Aim of the exercise: All entries are to be returned verbatim.
BEGIN Data to process
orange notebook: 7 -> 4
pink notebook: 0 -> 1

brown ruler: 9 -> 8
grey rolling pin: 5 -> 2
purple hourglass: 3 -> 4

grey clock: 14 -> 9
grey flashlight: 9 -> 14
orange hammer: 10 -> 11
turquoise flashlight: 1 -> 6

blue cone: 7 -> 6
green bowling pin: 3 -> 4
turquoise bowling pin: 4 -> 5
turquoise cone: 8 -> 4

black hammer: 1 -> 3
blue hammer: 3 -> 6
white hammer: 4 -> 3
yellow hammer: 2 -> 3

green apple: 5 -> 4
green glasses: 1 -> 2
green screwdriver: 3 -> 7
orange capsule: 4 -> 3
END Data to process
Answer to the problem:
orange notebook: 7 -> 4
pink notebook: 0 -> 1

brown ruler: 9 -> 8
grey rolling pin: 5 -> 2
purple hourglass: 3 -> 4

grey clock: 14 -> 9
grey flashlight: 9 -> 14
orange hammer: 10 -> 11
turquoise flashlight: 1 -> 6

blue cone: 7 -> 6
green bowling pin: 3 -> 4
turquoise bowling pin: 4 -> 5
turquoise cone: 8 -> 4

black hammer: 1 -> 3
blue hammer: 3 -> 6
white hammer: 4 -> 3
yellow hammer: 2 -> 3

green apple: 5 -> 4
green glasses: 1 -> 2
green screwdriver: 3 -> 7
orange capsule: 4 -> 3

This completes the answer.